Two lines in the listing below mark the span: one contains "U3 pin PA7: DRV -> RUN" and one contains "C3: none -> 100nF (5V, COM)". Reproduce both of them and everything between, exactly.

## SUPPLIED RECORDS:
• • •

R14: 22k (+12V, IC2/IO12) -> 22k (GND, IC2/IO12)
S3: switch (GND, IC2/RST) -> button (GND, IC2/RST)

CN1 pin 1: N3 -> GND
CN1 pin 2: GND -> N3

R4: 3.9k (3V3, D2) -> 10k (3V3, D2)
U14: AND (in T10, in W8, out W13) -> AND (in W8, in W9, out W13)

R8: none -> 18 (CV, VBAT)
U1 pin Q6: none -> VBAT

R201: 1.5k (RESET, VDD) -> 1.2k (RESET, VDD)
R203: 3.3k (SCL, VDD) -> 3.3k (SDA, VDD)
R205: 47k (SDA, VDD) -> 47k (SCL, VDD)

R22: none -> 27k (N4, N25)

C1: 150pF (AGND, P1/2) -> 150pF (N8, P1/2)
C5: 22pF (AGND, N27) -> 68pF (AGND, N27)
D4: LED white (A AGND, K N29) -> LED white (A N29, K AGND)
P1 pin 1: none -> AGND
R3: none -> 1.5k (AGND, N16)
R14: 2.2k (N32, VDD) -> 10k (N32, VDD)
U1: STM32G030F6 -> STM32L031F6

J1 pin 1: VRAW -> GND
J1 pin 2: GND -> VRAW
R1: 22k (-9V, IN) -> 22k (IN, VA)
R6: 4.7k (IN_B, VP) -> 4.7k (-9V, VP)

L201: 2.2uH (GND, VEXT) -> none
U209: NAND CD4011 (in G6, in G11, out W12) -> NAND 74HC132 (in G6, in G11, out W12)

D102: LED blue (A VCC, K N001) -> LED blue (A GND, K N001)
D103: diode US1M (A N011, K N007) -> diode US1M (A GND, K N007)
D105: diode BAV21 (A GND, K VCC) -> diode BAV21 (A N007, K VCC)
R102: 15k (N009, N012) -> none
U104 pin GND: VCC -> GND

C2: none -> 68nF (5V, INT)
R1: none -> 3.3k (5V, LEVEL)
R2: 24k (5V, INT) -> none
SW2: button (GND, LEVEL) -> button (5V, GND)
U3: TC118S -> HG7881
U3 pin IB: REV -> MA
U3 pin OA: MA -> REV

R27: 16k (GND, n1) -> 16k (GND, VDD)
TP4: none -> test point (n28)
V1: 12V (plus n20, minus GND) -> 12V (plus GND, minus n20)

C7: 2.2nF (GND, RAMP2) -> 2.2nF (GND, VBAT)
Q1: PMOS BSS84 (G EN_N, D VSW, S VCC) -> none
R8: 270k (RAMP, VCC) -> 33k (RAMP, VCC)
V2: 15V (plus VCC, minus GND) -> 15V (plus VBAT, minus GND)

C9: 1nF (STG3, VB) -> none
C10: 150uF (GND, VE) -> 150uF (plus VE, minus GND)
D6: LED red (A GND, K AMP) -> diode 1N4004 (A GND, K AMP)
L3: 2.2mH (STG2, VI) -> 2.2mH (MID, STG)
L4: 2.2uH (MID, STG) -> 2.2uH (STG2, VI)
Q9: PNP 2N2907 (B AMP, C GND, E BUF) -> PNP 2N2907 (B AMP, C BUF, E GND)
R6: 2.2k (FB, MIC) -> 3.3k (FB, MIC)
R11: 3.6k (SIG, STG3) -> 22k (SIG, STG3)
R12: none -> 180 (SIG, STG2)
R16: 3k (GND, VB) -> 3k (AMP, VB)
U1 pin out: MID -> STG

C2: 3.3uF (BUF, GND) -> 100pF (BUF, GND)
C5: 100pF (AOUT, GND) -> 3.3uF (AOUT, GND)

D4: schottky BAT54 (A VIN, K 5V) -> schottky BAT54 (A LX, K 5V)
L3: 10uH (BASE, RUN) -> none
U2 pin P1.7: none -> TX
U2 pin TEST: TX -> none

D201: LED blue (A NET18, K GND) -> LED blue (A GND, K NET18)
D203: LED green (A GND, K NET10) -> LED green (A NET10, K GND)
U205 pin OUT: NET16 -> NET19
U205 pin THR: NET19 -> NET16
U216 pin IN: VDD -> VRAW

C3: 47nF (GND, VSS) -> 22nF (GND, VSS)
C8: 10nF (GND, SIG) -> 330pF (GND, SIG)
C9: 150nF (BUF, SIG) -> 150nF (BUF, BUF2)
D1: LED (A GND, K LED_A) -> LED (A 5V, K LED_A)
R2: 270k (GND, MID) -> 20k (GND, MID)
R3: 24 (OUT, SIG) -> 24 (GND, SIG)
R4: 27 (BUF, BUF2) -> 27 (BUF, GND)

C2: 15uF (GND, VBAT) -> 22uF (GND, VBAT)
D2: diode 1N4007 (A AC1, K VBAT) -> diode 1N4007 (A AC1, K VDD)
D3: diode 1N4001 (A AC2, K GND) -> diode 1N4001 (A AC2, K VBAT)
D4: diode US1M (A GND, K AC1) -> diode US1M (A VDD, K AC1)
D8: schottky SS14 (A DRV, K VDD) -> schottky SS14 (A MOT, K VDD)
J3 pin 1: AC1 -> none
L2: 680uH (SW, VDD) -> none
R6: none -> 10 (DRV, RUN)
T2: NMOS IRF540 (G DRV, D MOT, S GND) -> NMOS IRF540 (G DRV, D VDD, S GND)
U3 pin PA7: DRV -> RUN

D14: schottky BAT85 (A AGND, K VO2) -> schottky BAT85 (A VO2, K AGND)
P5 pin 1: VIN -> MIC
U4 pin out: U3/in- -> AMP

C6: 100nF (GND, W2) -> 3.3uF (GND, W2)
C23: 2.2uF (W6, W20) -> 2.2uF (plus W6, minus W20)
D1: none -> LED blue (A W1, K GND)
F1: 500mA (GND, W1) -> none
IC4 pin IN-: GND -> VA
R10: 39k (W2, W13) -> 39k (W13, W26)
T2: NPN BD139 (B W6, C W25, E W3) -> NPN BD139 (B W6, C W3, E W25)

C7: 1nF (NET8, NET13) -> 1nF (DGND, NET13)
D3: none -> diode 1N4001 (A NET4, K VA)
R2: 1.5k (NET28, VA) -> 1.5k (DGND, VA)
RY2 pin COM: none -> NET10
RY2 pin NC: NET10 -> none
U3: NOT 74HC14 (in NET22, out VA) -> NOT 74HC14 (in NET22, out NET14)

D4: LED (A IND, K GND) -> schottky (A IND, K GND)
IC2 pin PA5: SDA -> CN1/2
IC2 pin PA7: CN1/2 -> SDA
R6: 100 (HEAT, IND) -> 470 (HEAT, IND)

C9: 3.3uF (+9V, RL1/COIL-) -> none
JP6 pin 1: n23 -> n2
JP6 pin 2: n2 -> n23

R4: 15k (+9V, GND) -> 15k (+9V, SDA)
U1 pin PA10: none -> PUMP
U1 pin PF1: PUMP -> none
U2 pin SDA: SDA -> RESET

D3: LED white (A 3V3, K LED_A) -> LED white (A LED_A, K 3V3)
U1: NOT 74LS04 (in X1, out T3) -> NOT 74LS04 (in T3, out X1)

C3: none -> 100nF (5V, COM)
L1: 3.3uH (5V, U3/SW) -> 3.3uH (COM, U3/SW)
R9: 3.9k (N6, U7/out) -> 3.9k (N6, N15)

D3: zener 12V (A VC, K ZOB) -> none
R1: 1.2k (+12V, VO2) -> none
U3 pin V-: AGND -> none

• • •

## RESPONSE TO THIS TASK:
U3 pin PA7: DRV -> RUN

D14: schottky BAT85 (A AGND, K VO2) -> schottky BAT85 (A VO2, K AGND)
P5 pin 1: VIN -> MIC
U4 pin out: U3/in- -> AMP

C6: 100nF (GND, W2) -> 3.3uF (GND, W2)
C23: 2.2uF (W6, W20) -> 2.2uF (plus W6, minus W20)
D1: none -> LED blue (A W1, K GND)
F1: 500mA (GND, W1) -> none
IC4 pin IN-: GND -> VA
R10: 39k (W2, W13) -> 39k (W13, W26)
T2: NPN BD139 (B W6, C W25, E W3) -> NPN BD139 (B W6, C W3, E W25)

C7: 1nF (NET8, NET13) -> 1nF (DGND, NET13)
D3: none -> diode 1N4001 (A NET4, K VA)
R2: 1.5k (NET28, VA) -> 1.5k (DGND, VA)
RY2 pin COM: none -> NET10
RY2 pin NC: NET10 -> none
U3: NOT 74HC14 (in NET22, out VA) -> NOT 74HC14 (in NET22, out NET14)

D4: LED (A IND, K GND) -> schottky (A IND, K GND)
IC2 pin PA5: SDA -> CN1/2
IC2 pin PA7: CN1/2 -> SDA
R6: 100 (HEAT, IND) -> 470 (HEAT, IND)

C9: 3.3uF (+9V, RL1/COIL-) -> none
JP6 pin 1: n23 -> n2
JP6 pin 2: n2 -> n23

R4: 15k (+9V, GND) -> 15k (+9V, SDA)
U1 pin PA10: none -> PUMP
U1 pin PF1: PUMP -> none
U2 pin SDA: SDA -> RESET

D3: LED white (A 3V3, K LED_A) -> LED white (A LED_A, K 3V3)
U1: NOT 74LS04 (in X1, out T3) -> NOT 74LS04 (in T3, out X1)

C3: none -> 100nF (5V, COM)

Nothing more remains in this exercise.